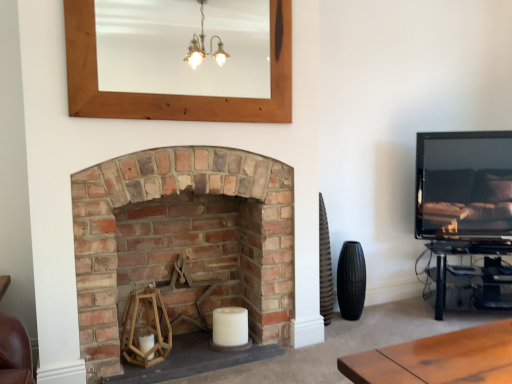
Question: From a real-world perspective, is wooden mirror at upper center positioned over matte black tv at right based on gravity?

Choices:
 (A) no
 (B) yes

Answer: (B)

Question: Is wooden mirror at upper center surrounding matte black tv at right?

Choices:
 (A) yes
 (B) no

Answer: (B)

Question: Does wooden mirror at upper center have a lesser height compared to matte black tv at right?

Choices:
 (A) no
 (B) yes

Answer: (B)

Question: Is wooden mirror at upper center positioned beyond the bounds of matte black tv at right?

Choices:
 (A) no
 (B) yes

Answer: (B)

Question: Does wooden mirror at upper center turn towards matte black tv at right?

Choices:
 (A) yes
 (B) no

Answer: (B)

Question: Can you confirm if wooden mirror at upper center is positioned to the right of matte black tv at right?

Choices:
 (A) yes
 (B) no

Answer: (B)

Question: From a real-world perspective, does wooden mirror at upper center sit lower than rustic brick fireplace at center?

Choices:
 (A) no
 (B) yes

Answer: (A)

Question: Can you confirm if wooden mirror at upper center is thinner than rustic brick fireplace at center?

Choices:
 (A) yes
 (B) no

Answer: (A)

Question: From a real-world perspective, is wooden mirror at upper center located higher than rustic brick fireplace at center?

Choices:
 (A) no
 (B) yes

Answer: (B)

Question: Is rustic brick fireplace at center completely or partially inside wooden mirror at upper center?

Choices:
 (A) yes
 (B) no

Answer: (B)

Question: Considering the relative positions of wooden mirror at upper center and rustic brick fireplace at center in the image provided, is wooden mirror at upper center to the right of rustic brick fireplace at center from the viewer's perspective?

Choices:
 (A) no
 (B) yes

Answer: (B)

Question: Is wooden mirror at upper center far away from rustic brick fireplace at center?

Choices:
 (A) yes
 (B) no

Answer: (B)

Question: From a real-world perspective, is rustic brick fireplace at center below matte black tv at right?

Choices:
 (A) no
 (B) yes

Answer: (B)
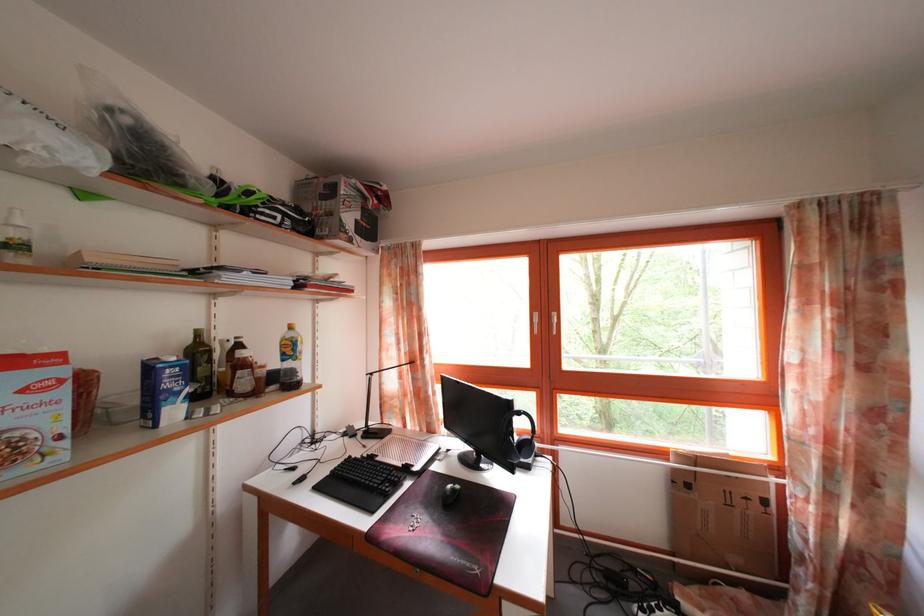
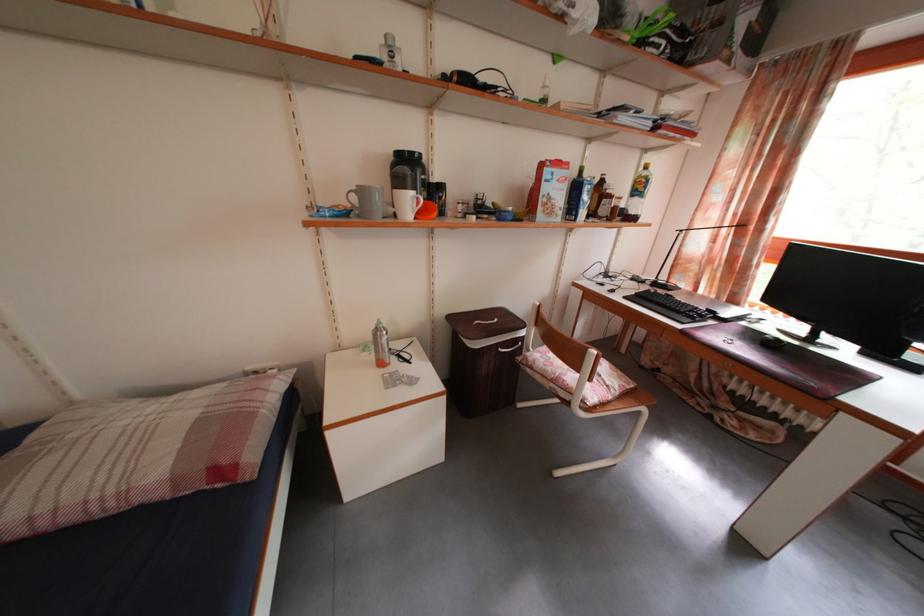
Find the pixel in the second image that matches pixel 382 430 in the first image.

(671, 285)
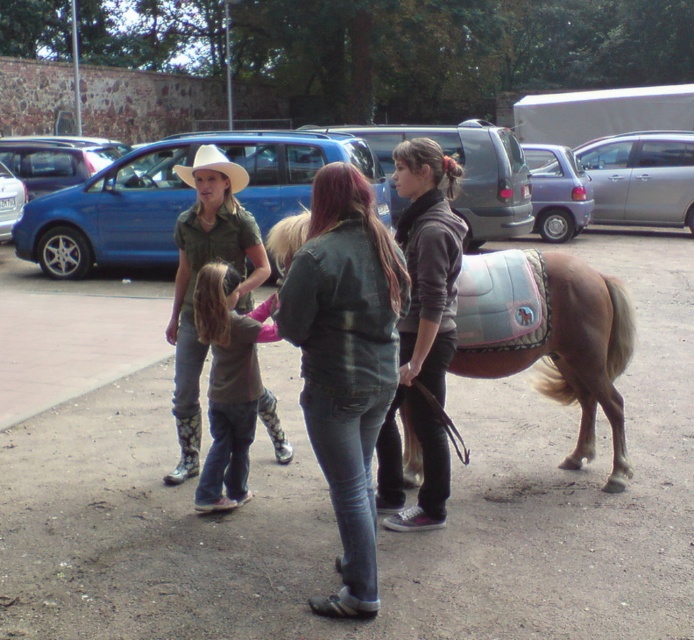
You are a photographer trying to capture a portrait of the person wearing the matte green shirt at center and the brown denim pants at center. Since you want to focus on their clothing, which part of their outfit should be on the left side in the photo?

The matte green shirt at center should be on the left side of the brown denim pants at center in the photo because the matte green shirt at center is positioned on the left side of brown denim pants at center.

You are a photographer trying to capture a clear shot of the light brown leather saddle at lower right and the brown denim pants at center. Since you want to focus on the saddle, which object should you ensure is positioned higher in your frame?

The light brown leather saddle at lower right has a greater height compared to the brown denim pants at center, so you should position the light brown leather saddle at lower right higher in your frame to emphasize its focus.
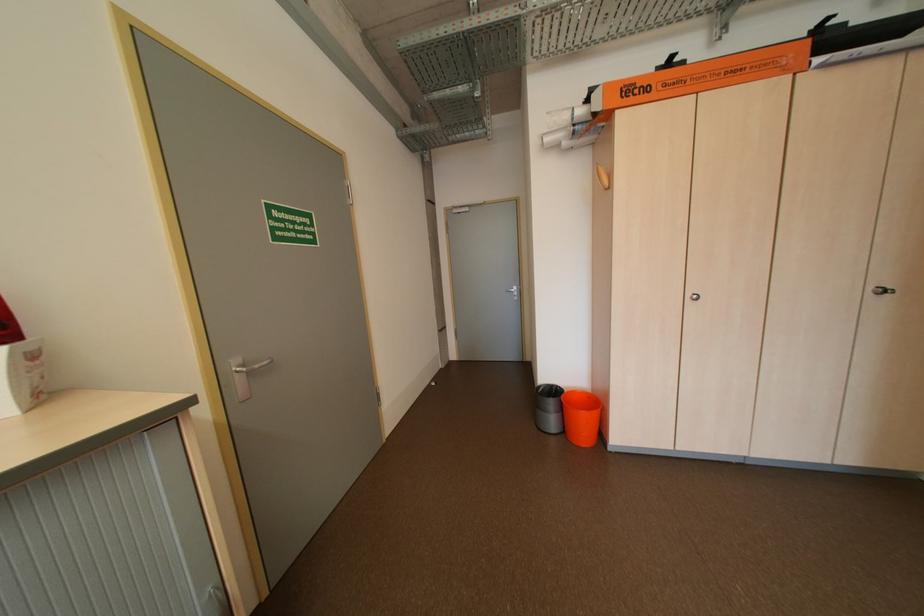
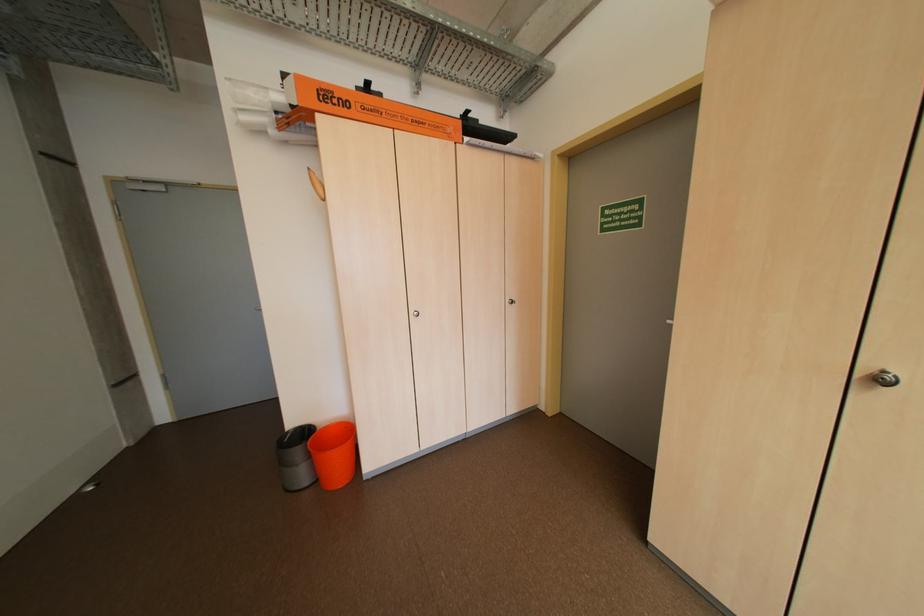
The point at (561, 403) is marked in the first image. Where is the corresponding point in the second image?

(307, 453)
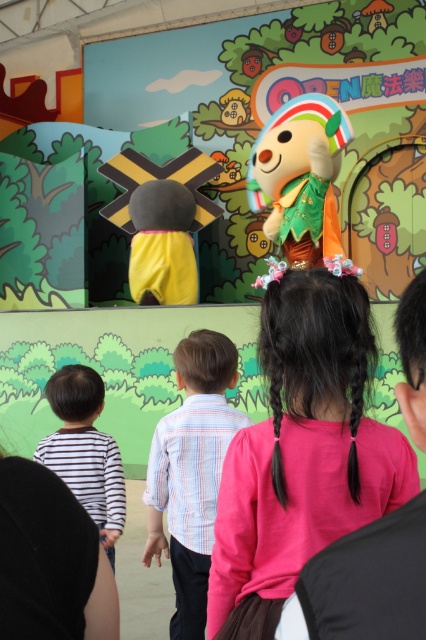
You are a photographer at the event and want to capture a clear shot of the striped cotton shirt at center without the pink fabric at center blocking it. What should you do?

Move the camera position backward so that the striped cotton shirt at center is no longer behind the pink fabric at center.

You are a photographer trying to capture a photo of the soft plush toy at center without the striped cotton shirt at center blocking it. Where should you move relative to the current position?

The striped cotton shirt at center is positioned on the left side of the soft plush toy at center. To avoid the striped cotton shirt at center blocking the view, move to the right side of the soft plush toy at center.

··········

◆ Assignment ◆
Rewrite the listing above with every "wooden mirror" changed to "oak mirror" and everything else left unchanged. Omit the pictures from your version.

◆ Solution to the exercise ◆
Question: From a real-world perspective, is oak mirror at upper center positioned over matte black tv at right based on gravity?

Choices:
 (A) no
 (B) yes

Answer: (B)

Question: Is oak mirror at upper center surrounding matte black tv at right?

Choices:
 (A) yes
 (B) no

Answer: (B)

Question: Does oak mirror at upper center have a lesser height compared to matte black tv at right?

Choices:
 (A) no
 (B) yes

Answer: (B)

Question: Is oak mirror at upper center positioned beyond the bounds of matte black tv at right?

Choices:
 (A) no
 (B) yes

Answer: (B)

Question: Does oak mirror at upper center turn towards matte black tv at right?

Choices:
 (A) yes
 (B) no

Answer: (B)

Question: Can you confirm if oak mirror at upper center is positioned to the right of matte black tv at right?

Choices:
 (A) yes
 (B) no

Answer: (B)

Question: From a real-world perspective, does oak mirror at upper center sit lower than rustic brick fireplace at center?

Choices:
 (A) no
 (B) yes

Answer: (A)

Question: Can you confirm if oak mirror at upper center is thinner than rustic brick fireplace at center?

Choices:
 (A) yes
 (B) no

Answer: (A)

Question: From a real-world perspective, is oak mirror at upper center located higher than rustic brick fireplace at center?

Choices:
 (A) no
 (B) yes

Answer: (B)

Question: Is rustic brick fireplace at center completely or partially inside oak mirror at upper center?

Choices:
 (A) yes
 (B) no

Answer: (B)

Question: Considering the relative positions of oak mirror at upper center and rustic brick fireplace at center in the image provided, is oak mirror at upper center to the right of rustic brick fireplace at center from the viewer's perspective?

Choices:
 (A) no
 (B) yes

Answer: (B)

Question: Is oak mirror at upper center far away from rustic brick fireplace at center?

Choices:
 (A) yes
 (B) no

Answer: (B)

Question: From a real-world perspective, is rustic brick fireplace at center below matte black tv at right?

Choices:
 (A) no
 (B) yes

Answer: (B)
Find the pixel in the second image that matches pixel 382 430 in the first image.

(671, 285)
You are a photographer trying to capture a portrait of the person wearing the matte green shirt at center and the brown denim pants at center. Since you want to focus on their clothing, which part of their outfit should be on the left side in the photo?

The matte green shirt at center should be on the left side of the brown denim pants at center in the photo because the matte green shirt at center is positioned on the left side of brown denim pants at center.

You are a photographer trying to capture a clear shot of the light brown leather saddle at lower right and the brown denim pants at center. Since you want to focus on the saddle, which object should you ensure is positioned higher in your frame?

The light brown leather saddle at lower right has a greater height compared to the brown denim pants at center, so you should position the light brown leather saddle at lower right higher in your frame to emphasize its focus.
The point at (561, 403) is marked in the first image. Where is the corresponding point in the second image?

(307, 453)
You are a photographer at the event and want to capture a clear shot of the striped cotton shirt at center without the pink fabric at center blocking it. What should you do?

Move the camera position backward so that the striped cotton shirt at center is no longer behind the pink fabric at center.

You are a photographer trying to capture a photo of the soft plush toy at center without the striped cotton shirt at center blocking it. Where should you move relative to the current position?

The striped cotton shirt at center is positioned on the left side of the soft plush toy at center. To avoid the striped cotton shirt at center blocking the view, move to the right side of the soft plush toy at center.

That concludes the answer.